▸ What you need to do
Copy each line of the records that contains the string "kern", matching case exactly.

▸ Extracted data
** start **

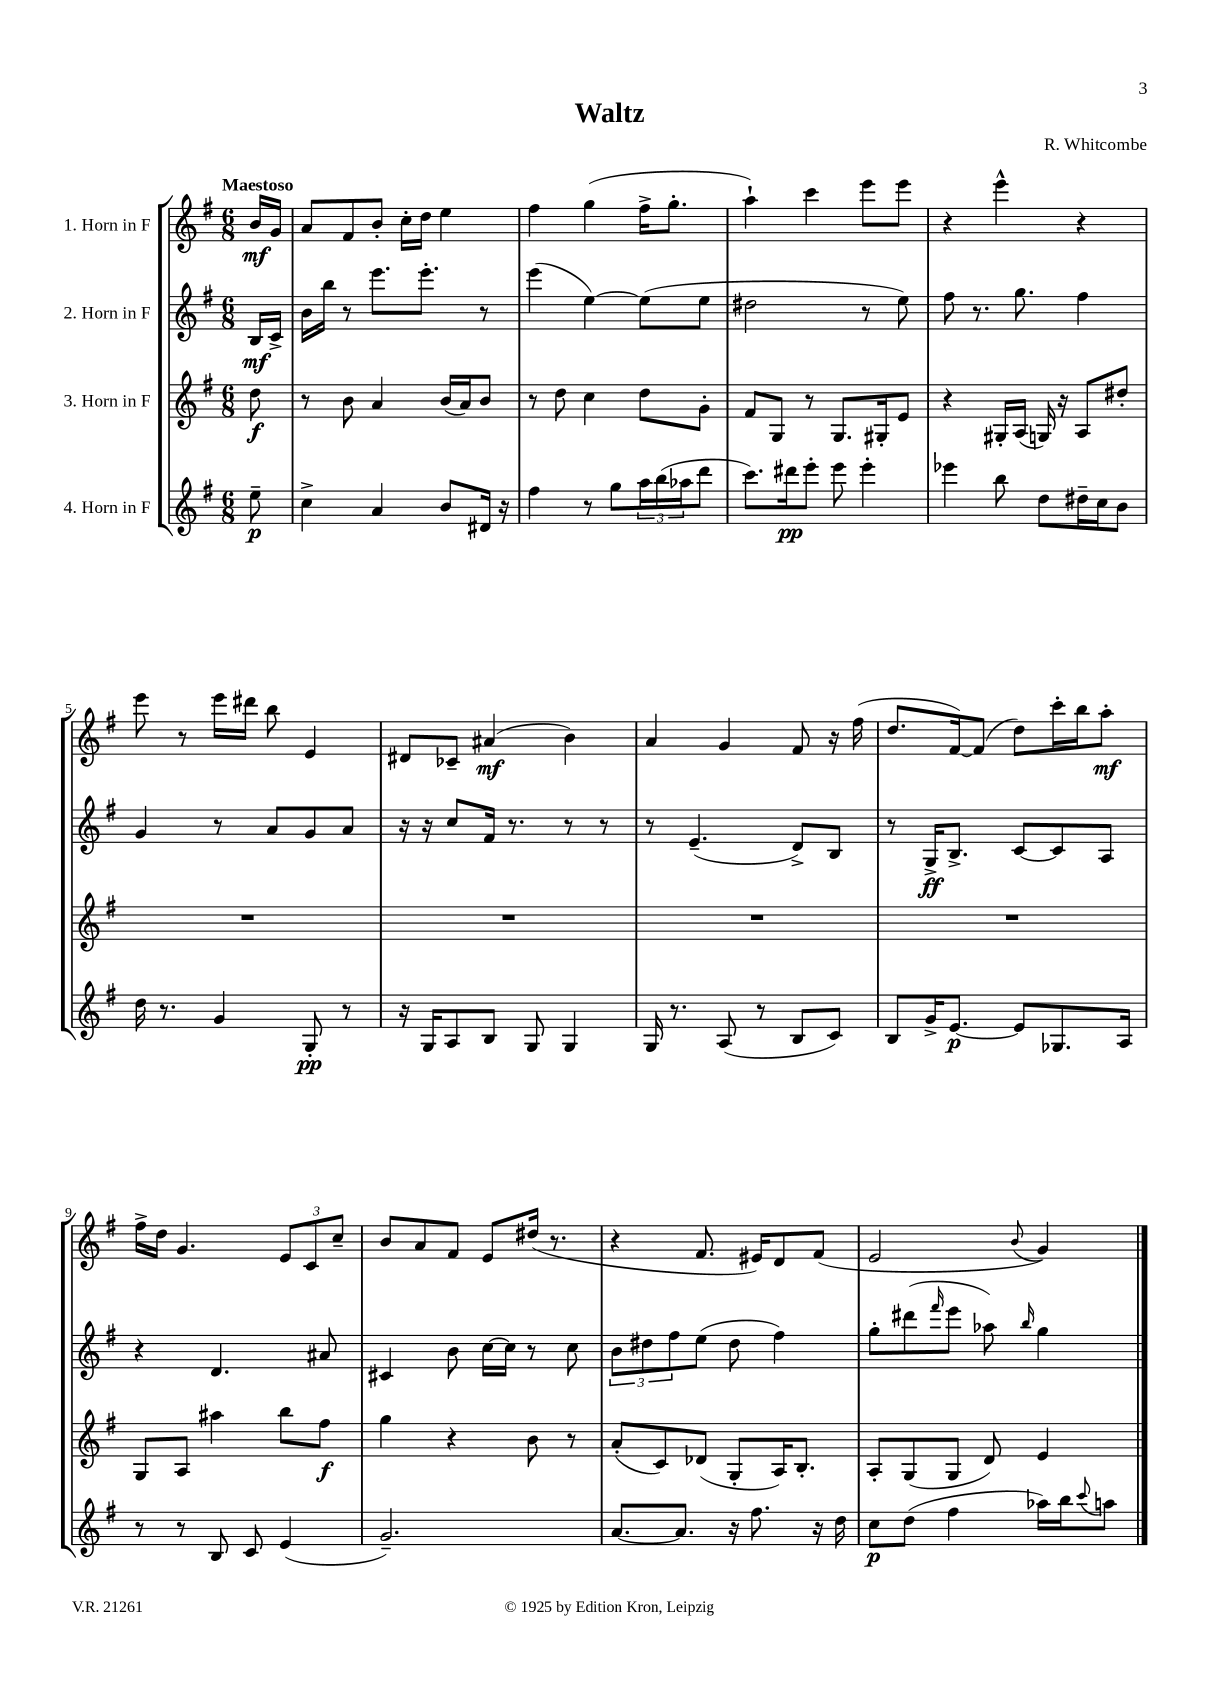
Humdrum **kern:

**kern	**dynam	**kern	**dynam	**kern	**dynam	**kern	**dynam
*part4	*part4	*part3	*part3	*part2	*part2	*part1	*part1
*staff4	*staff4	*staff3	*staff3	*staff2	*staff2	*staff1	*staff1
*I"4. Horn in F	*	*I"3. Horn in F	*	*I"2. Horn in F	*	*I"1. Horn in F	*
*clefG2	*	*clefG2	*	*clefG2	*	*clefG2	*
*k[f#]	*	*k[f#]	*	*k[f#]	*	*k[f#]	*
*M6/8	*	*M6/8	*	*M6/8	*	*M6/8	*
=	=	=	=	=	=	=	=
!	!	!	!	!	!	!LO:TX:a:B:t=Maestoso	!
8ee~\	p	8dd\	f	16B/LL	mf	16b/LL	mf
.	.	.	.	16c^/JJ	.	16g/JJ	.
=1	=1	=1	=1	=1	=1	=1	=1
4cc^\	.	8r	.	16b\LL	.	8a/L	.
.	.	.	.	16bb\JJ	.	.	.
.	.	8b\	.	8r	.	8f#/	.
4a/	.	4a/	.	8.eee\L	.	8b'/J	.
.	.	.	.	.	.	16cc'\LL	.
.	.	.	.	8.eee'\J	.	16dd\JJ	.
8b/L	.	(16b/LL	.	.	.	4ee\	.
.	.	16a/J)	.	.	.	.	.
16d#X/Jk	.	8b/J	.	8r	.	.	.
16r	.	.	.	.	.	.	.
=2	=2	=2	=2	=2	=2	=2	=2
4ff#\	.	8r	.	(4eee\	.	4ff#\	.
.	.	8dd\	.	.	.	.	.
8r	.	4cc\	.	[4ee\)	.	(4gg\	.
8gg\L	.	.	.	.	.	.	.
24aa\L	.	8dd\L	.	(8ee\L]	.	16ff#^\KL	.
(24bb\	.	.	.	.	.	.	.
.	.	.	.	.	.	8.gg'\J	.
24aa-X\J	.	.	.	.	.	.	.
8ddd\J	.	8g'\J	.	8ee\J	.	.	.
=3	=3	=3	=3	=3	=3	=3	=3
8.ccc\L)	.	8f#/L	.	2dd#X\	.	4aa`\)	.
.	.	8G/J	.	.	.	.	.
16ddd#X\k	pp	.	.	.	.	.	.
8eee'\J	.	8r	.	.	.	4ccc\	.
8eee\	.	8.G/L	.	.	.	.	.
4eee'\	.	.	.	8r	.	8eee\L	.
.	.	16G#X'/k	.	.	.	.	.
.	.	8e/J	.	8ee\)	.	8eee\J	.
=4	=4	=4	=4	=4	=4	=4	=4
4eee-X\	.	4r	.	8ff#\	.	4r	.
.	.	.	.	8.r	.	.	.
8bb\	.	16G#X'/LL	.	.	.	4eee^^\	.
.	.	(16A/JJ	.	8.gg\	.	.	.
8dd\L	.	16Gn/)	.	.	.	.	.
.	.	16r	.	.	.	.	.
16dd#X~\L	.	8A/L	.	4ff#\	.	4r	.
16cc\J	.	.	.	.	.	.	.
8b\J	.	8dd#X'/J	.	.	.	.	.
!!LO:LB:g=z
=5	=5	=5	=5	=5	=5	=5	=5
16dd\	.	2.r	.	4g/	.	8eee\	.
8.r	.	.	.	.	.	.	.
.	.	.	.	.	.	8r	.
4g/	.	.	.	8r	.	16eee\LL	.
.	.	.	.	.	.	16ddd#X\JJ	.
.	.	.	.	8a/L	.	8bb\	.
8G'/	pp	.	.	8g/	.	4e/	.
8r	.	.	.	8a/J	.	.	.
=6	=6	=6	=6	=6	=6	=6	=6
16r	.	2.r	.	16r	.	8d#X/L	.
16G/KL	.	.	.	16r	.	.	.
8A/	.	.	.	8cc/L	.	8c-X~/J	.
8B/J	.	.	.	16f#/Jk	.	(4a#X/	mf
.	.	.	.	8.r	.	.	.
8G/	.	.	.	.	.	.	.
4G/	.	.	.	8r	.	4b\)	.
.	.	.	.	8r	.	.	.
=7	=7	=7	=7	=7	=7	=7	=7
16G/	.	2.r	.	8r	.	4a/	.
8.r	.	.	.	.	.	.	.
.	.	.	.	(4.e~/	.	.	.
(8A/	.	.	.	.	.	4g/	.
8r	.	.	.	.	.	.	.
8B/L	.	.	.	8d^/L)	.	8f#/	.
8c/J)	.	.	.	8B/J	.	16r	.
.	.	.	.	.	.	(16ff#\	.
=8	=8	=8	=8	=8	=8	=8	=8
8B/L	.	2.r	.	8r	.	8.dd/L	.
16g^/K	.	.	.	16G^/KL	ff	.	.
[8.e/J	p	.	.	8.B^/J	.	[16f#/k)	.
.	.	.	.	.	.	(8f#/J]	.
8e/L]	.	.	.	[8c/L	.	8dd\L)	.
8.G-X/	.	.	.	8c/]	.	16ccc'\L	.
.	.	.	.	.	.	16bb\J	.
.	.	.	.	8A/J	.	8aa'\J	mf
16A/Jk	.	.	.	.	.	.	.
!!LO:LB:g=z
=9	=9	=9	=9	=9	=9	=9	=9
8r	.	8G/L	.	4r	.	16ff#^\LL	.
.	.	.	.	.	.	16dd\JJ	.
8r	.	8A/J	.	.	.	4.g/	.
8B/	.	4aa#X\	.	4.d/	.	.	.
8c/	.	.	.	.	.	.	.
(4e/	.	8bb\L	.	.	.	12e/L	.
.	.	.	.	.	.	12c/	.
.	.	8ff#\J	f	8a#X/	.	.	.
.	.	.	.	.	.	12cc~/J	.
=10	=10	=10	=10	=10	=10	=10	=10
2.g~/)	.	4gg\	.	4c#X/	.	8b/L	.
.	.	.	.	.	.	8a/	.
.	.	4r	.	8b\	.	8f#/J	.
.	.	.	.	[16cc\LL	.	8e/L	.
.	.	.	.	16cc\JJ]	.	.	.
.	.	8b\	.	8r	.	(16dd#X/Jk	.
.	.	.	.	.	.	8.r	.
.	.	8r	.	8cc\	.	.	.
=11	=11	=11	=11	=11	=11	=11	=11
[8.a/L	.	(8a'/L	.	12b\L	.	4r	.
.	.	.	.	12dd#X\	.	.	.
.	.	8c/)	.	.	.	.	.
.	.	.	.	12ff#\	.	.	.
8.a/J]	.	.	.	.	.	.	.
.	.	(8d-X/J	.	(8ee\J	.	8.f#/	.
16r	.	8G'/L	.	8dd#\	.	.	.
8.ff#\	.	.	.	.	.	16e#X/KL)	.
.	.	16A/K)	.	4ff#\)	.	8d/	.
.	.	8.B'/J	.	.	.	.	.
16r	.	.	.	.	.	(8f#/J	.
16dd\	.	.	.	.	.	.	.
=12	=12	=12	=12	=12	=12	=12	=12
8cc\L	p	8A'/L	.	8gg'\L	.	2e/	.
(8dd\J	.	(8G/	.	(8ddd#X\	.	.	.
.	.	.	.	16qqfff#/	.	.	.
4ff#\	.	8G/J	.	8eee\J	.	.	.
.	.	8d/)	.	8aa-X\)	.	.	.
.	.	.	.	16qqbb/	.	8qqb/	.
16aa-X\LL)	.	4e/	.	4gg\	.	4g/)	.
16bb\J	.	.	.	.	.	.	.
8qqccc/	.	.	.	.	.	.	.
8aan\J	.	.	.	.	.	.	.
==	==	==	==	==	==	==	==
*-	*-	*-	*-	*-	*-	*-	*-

** end **

▸ Complete output
Humdrum **kern:
**kern	**dynam	**kern	**dynam	**kern	**dynam	**kern	**dynam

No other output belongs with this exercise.